▶ _Records to process_:
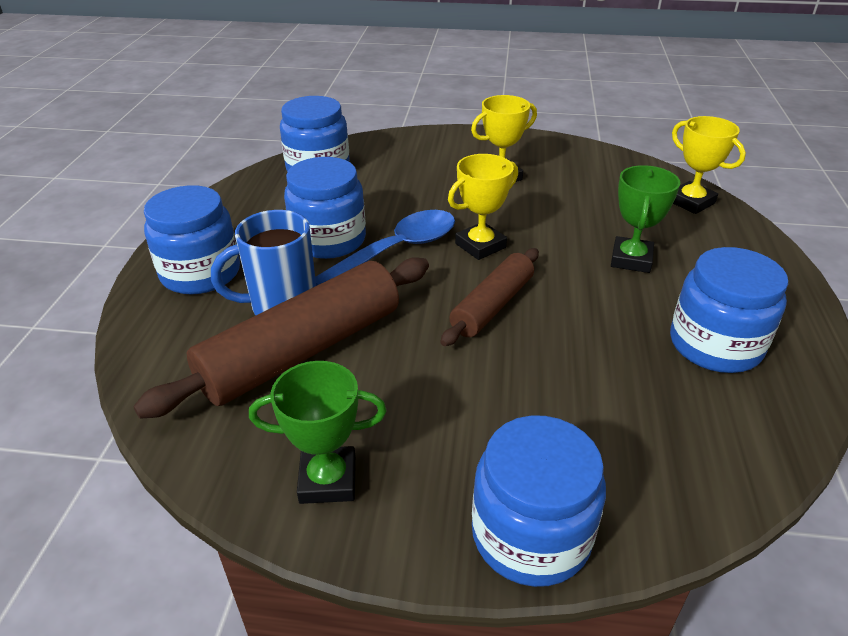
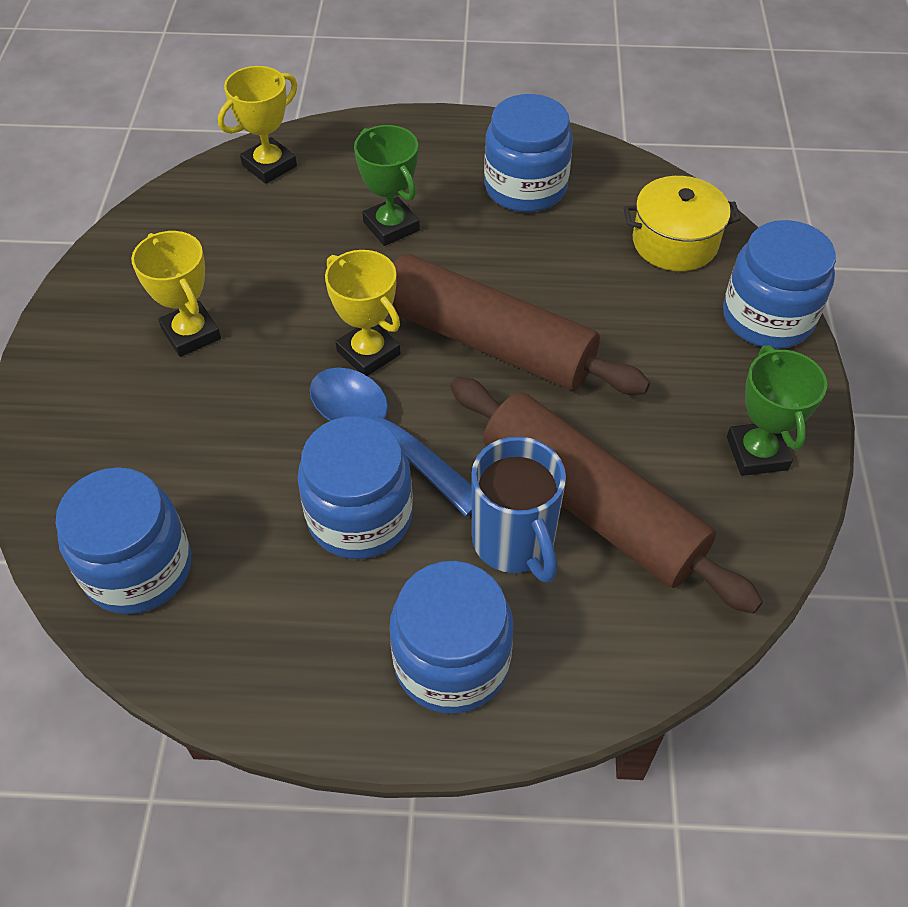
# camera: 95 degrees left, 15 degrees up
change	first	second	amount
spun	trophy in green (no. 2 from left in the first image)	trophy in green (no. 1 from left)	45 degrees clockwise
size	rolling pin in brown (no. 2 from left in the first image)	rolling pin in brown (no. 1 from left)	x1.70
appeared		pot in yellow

▶ _Exercise_: Reproduce exactly the lines from the one with "brown (no. 2" through the last line of the entries, keeping both of those lines and nothing else.

▶ _Problem solution_:
size	rolling pin in brown (no. 2 from left in the first image)	rolling pin in brown (no. 1 from left)	x1.70
appeared		pot in yellow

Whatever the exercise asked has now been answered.